| WORKING DATA |
##############################

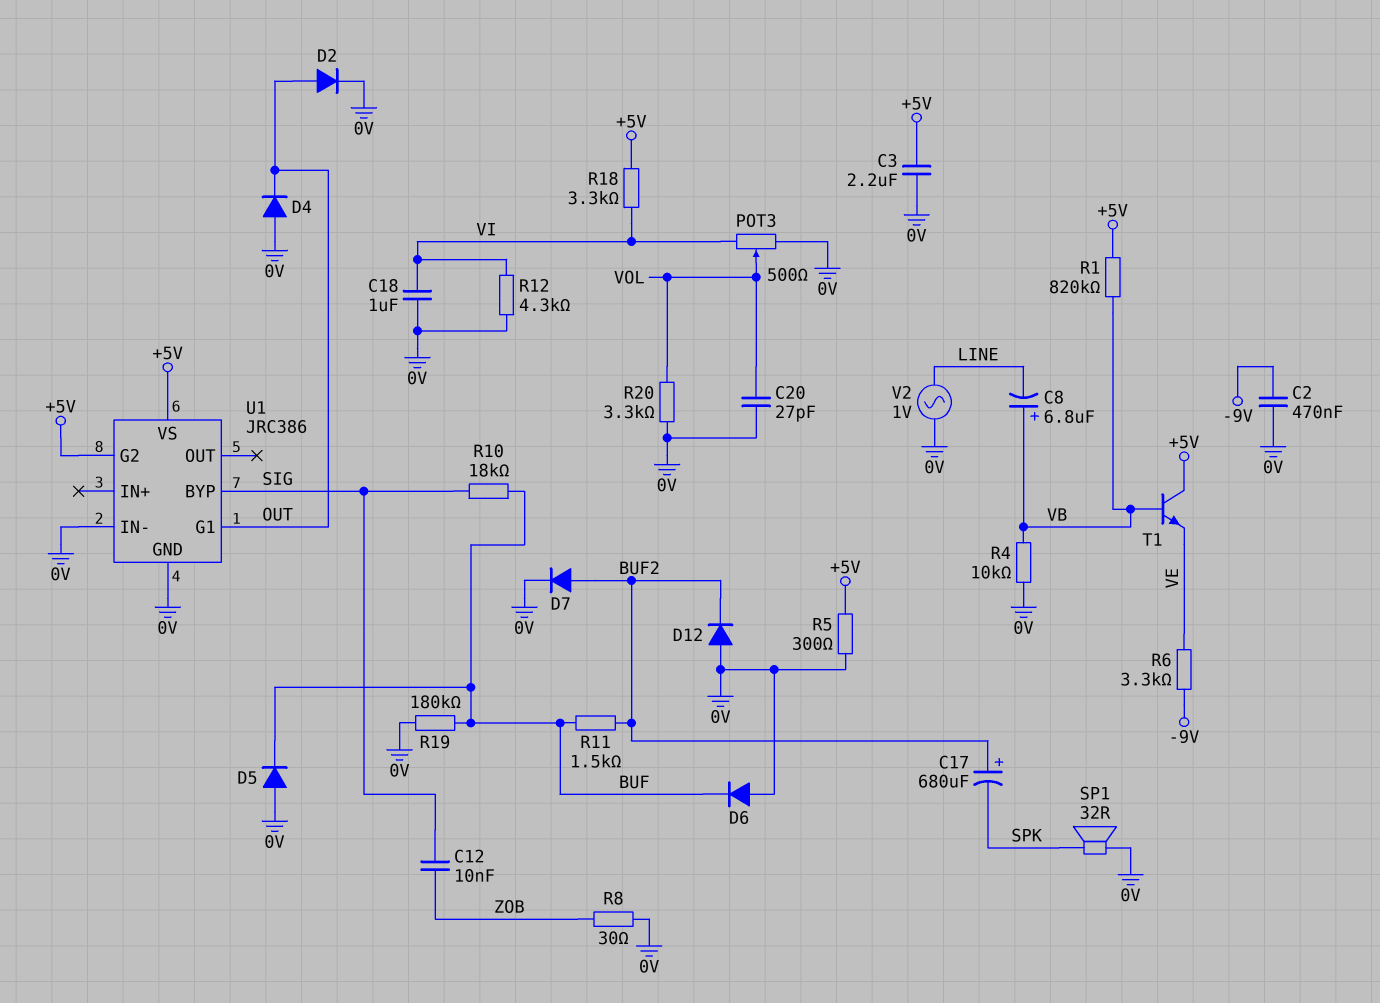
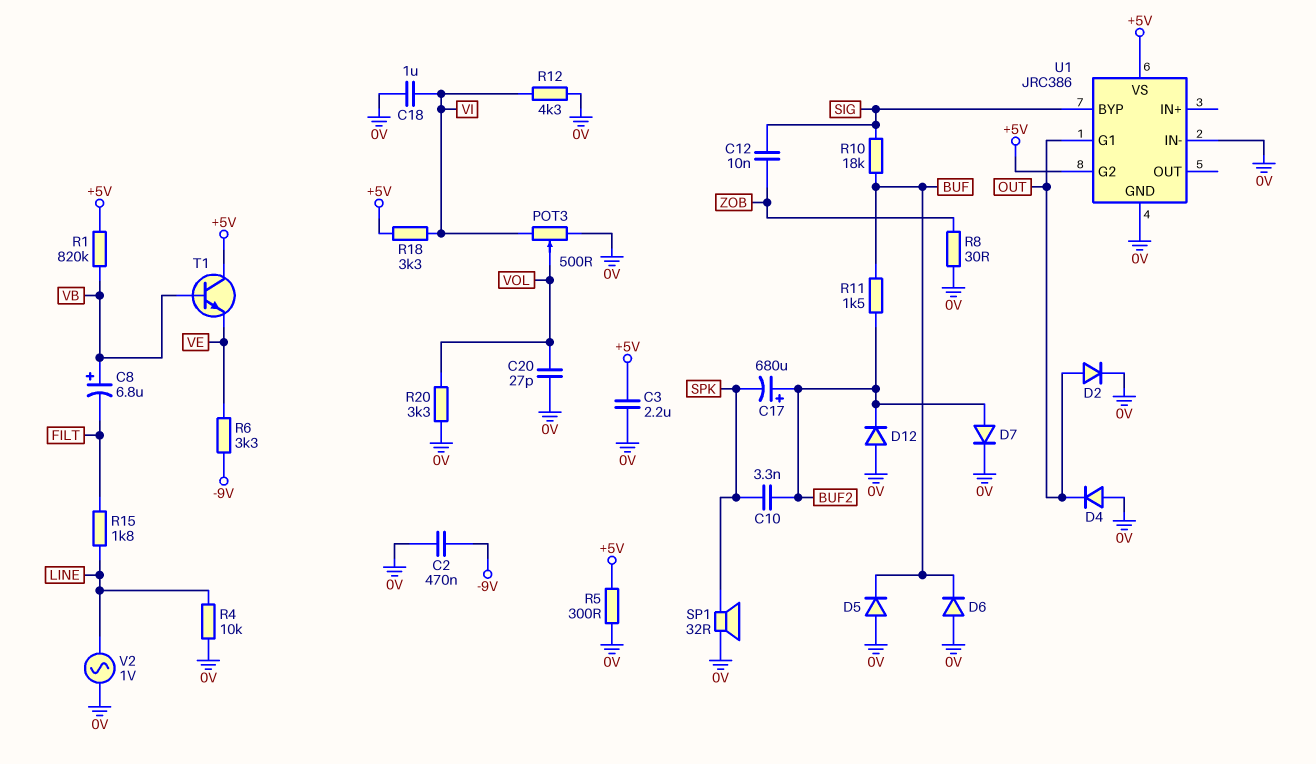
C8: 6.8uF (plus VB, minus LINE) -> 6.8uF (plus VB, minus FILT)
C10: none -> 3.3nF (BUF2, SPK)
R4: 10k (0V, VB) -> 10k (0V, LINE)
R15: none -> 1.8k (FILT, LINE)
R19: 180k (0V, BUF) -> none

##############################

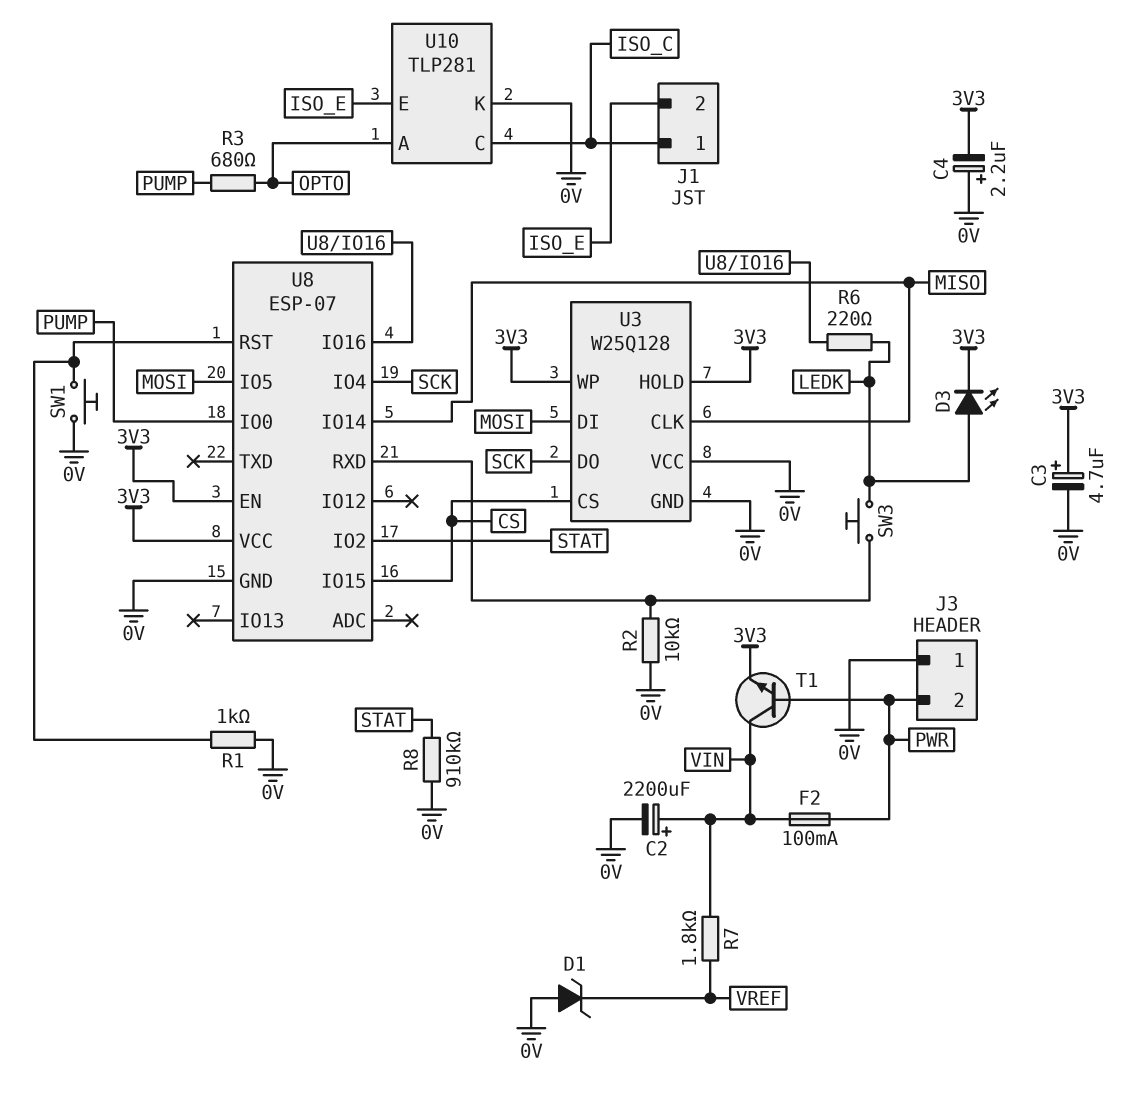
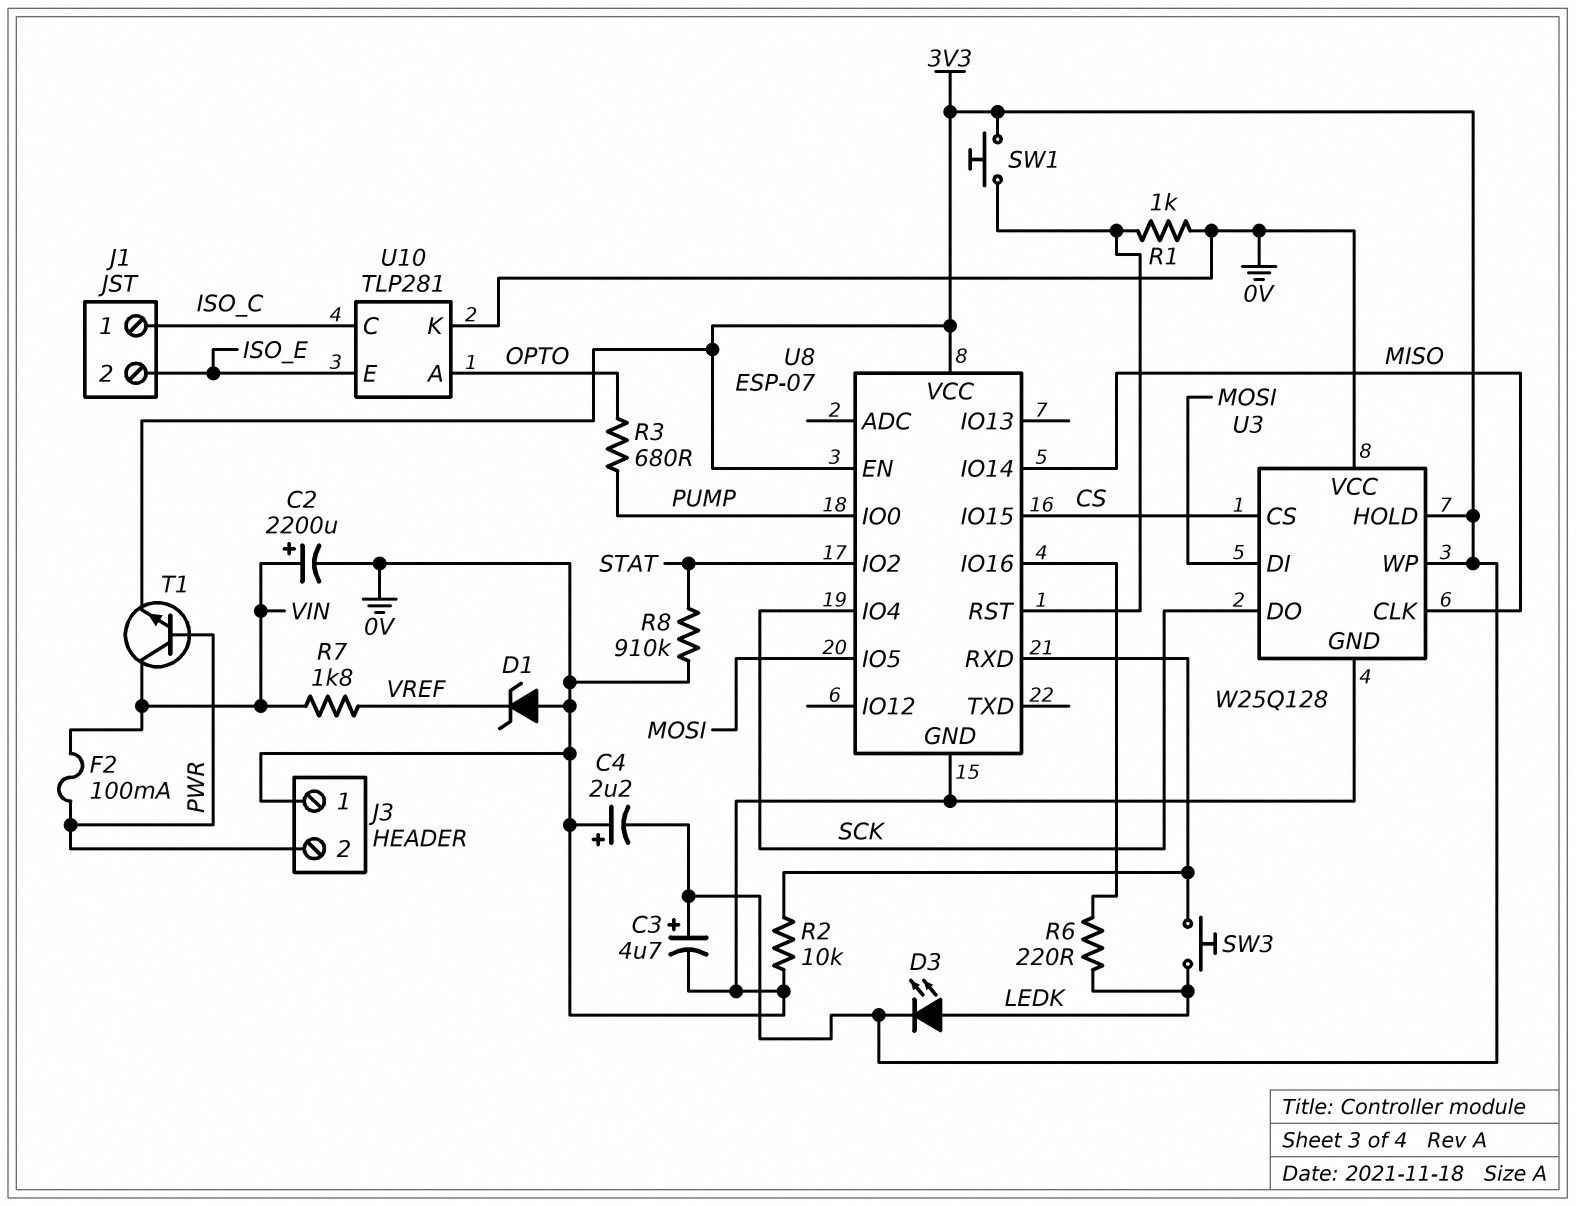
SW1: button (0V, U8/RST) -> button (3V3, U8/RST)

##############################

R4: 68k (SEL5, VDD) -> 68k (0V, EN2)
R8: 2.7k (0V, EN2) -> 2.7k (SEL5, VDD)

##############################

| TASK OBJECTIVE |
Each line above with the string "FILT" should be reported in full.

| SOLVED PROBLEM |
C8: 6.8uF (plus VB, minus LINE) -> 6.8uF (plus VB, minus FILT)
R15: none -> 1.8k (FILT, LINE)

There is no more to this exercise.